What to do
The line containing "blue cross: (24, 142)" marks the start. Restate it and every following line through the end of the records exactly, and nothing else, leaving out the pictures.

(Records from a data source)
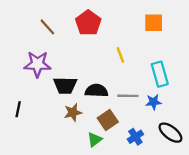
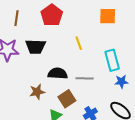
brown line: (47, 27) -> (16, 18), turned 49
black trapezoid: (65, 85) -> (36, 47), moved
blue star: (153, 102) -> (121, 82), moved

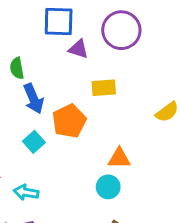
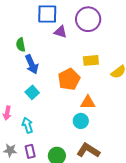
yellow rectangle: (104, 88) -> (91, 60), moved
orange pentagon: (69, 121) -> (69, 79), moved
cyan arrow: (26, 192) -> (27, 125), turned 63

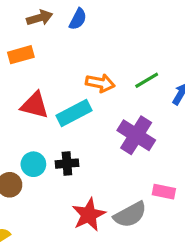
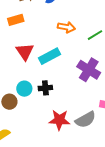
orange arrow: (100, 83) -> (66, 27), moved
red triangle: (35, 105) -> (25, 52), turned 42
red star: (89, 215) -> (59, 120), turned 30

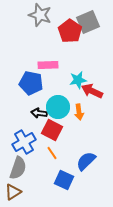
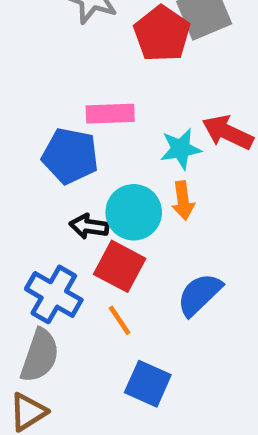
red arrow: (92, 91) -> (228, 132), moved
orange arrow: (79, 112) -> (183, 201), moved
blue cross: (24, 142) -> (54, 294), turned -30
blue semicircle: (86, 161) -> (199, 294), moved

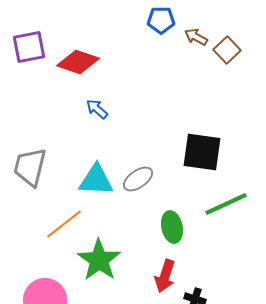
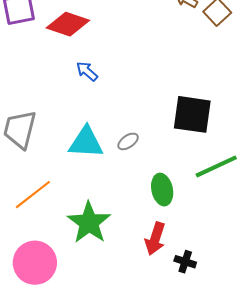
gray ellipse: (138, 179) -> (128, 141), size x0.7
orange line: (64, 224) -> (33, 195), moved

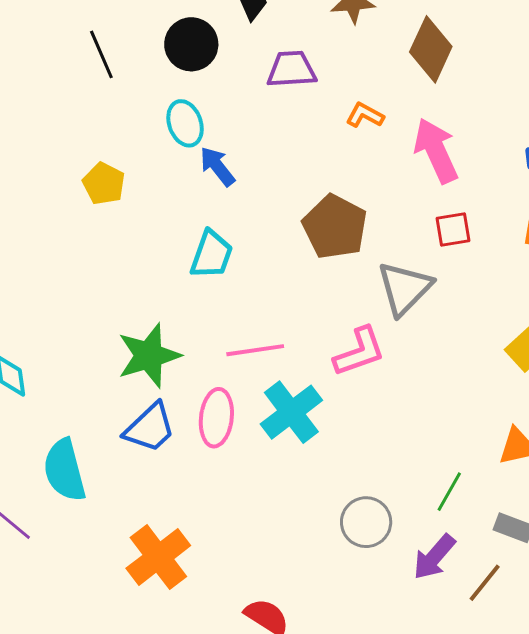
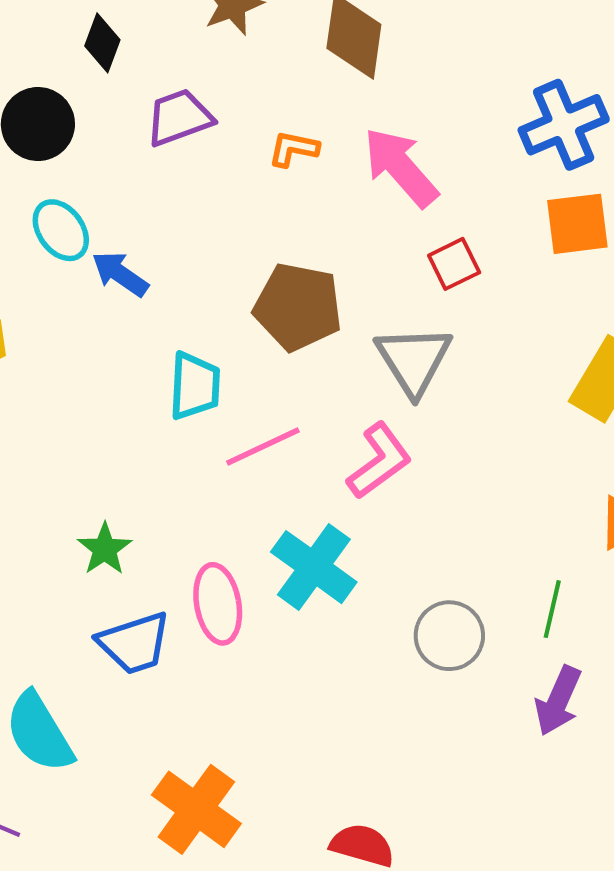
cyan trapezoid: (212, 255) -> (195, 386), moved
pink line: (255, 350) -> (263, 446), moved
green star: (149, 356) -> (105, 549), size x0.6
blue trapezoid: (150, 428) -> (134, 643), turned 42
gray circle: (366, 522) -> (449, 636), moved

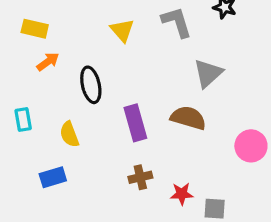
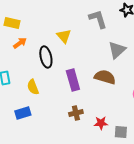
yellow triangle: (122, 30) -> (64, 36), moved

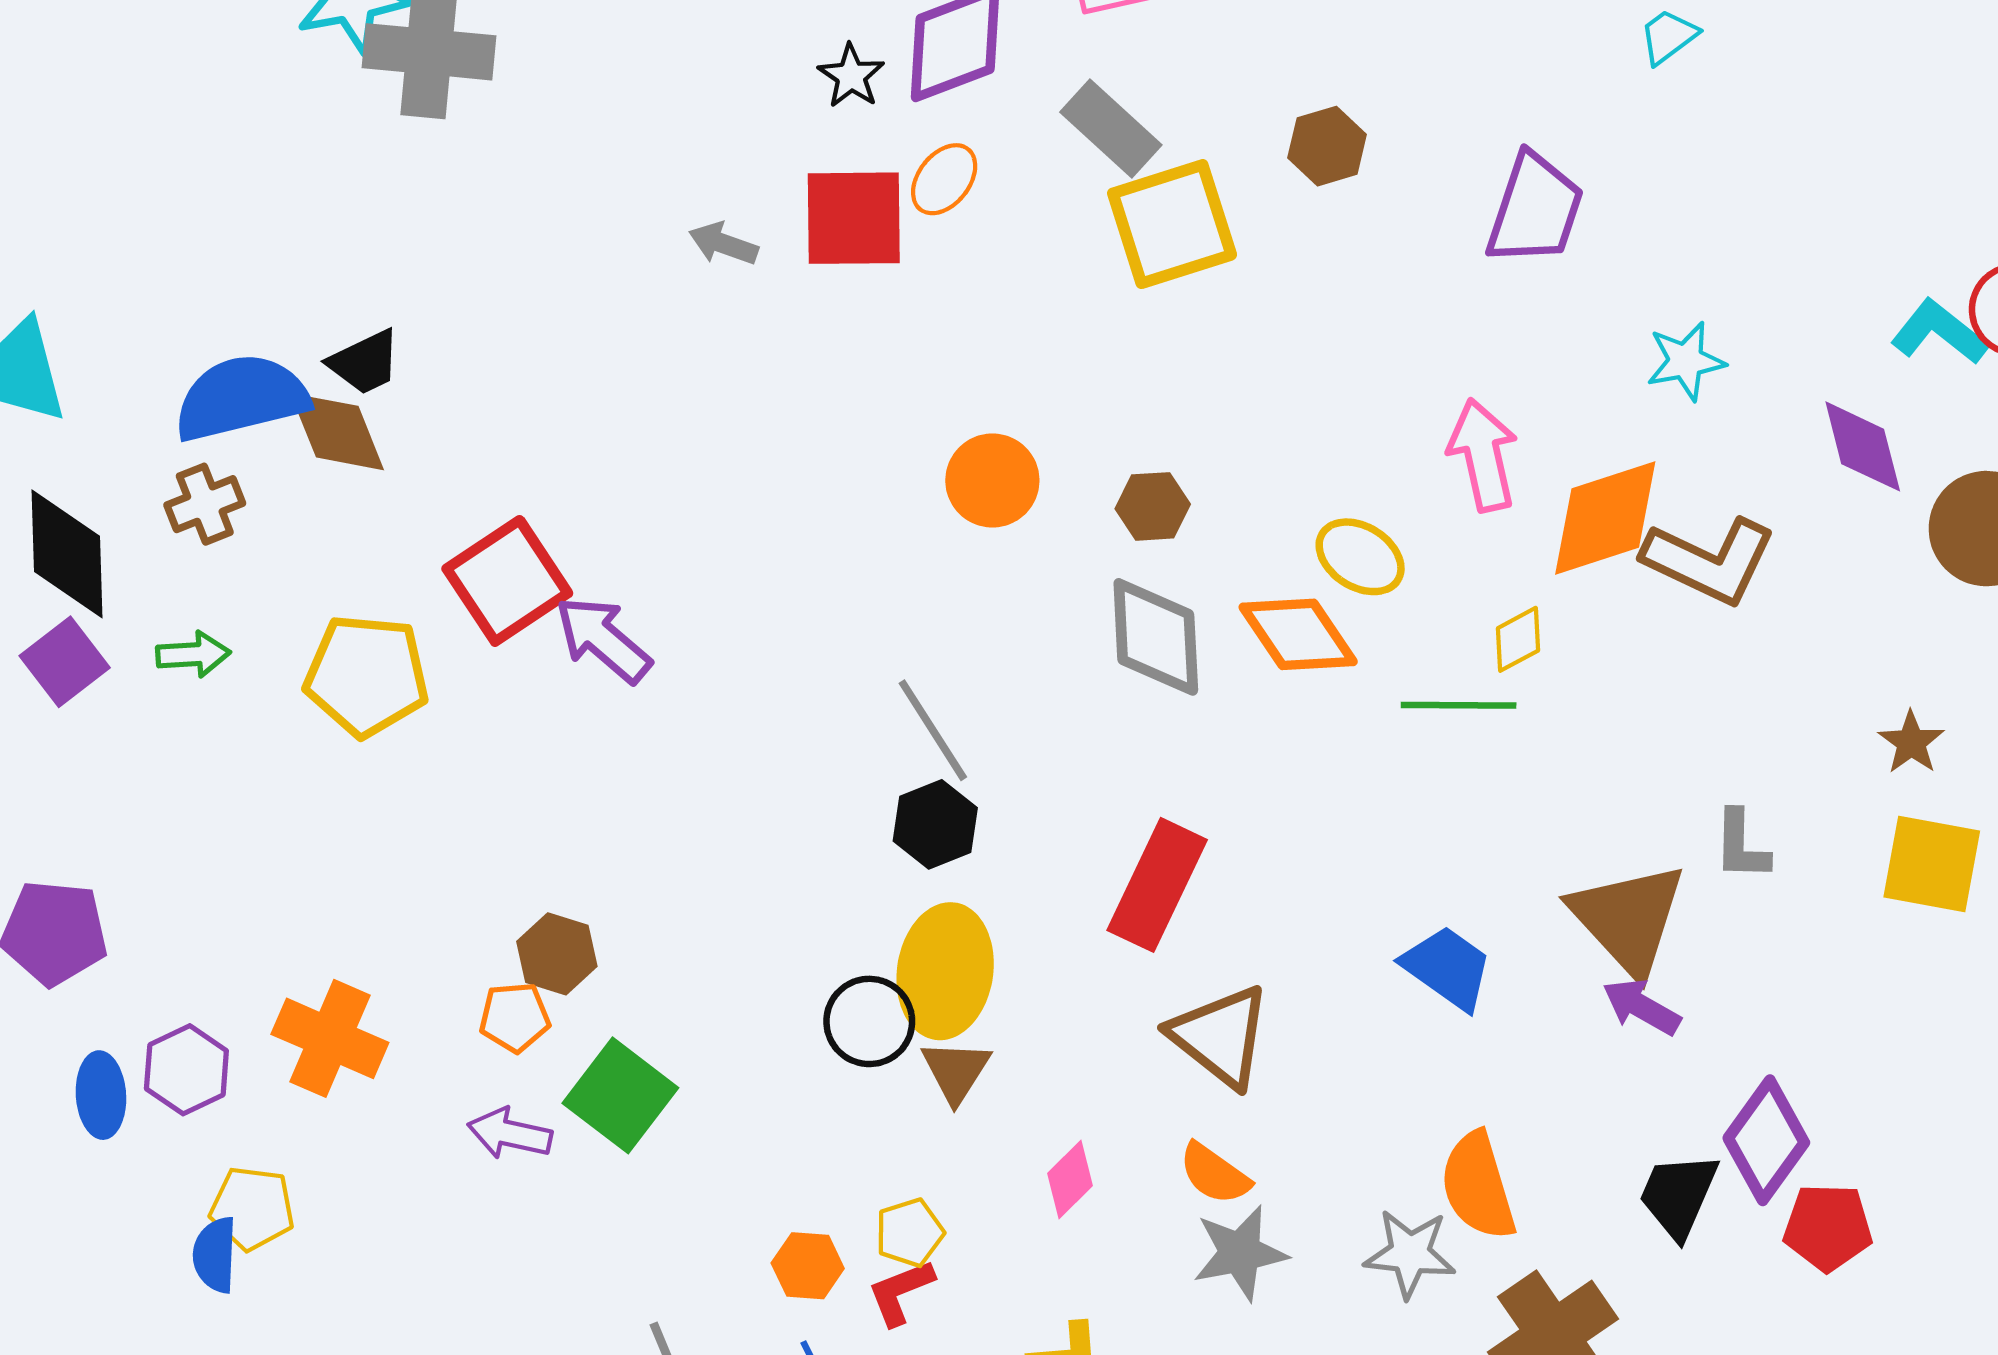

Response to this task
blue cross: (24, 142) -> (54, 294), turned -30
blue semicircle: (86, 161) -> (199, 294), moved

gray ellipse: (138, 179) -> (128, 141), size x0.7
orange line: (64, 224) -> (33, 195), moved

cyan trapezoid: (212, 255) -> (195, 386), moved
pink line: (255, 350) -> (263, 446), moved
green star: (149, 356) -> (105, 549), size x0.6
blue trapezoid: (150, 428) -> (134, 643), turned 42
gray circle: (366, 522) -> (449, 636), moved

yellow triangle: (122, 30) -> (64, 36), moved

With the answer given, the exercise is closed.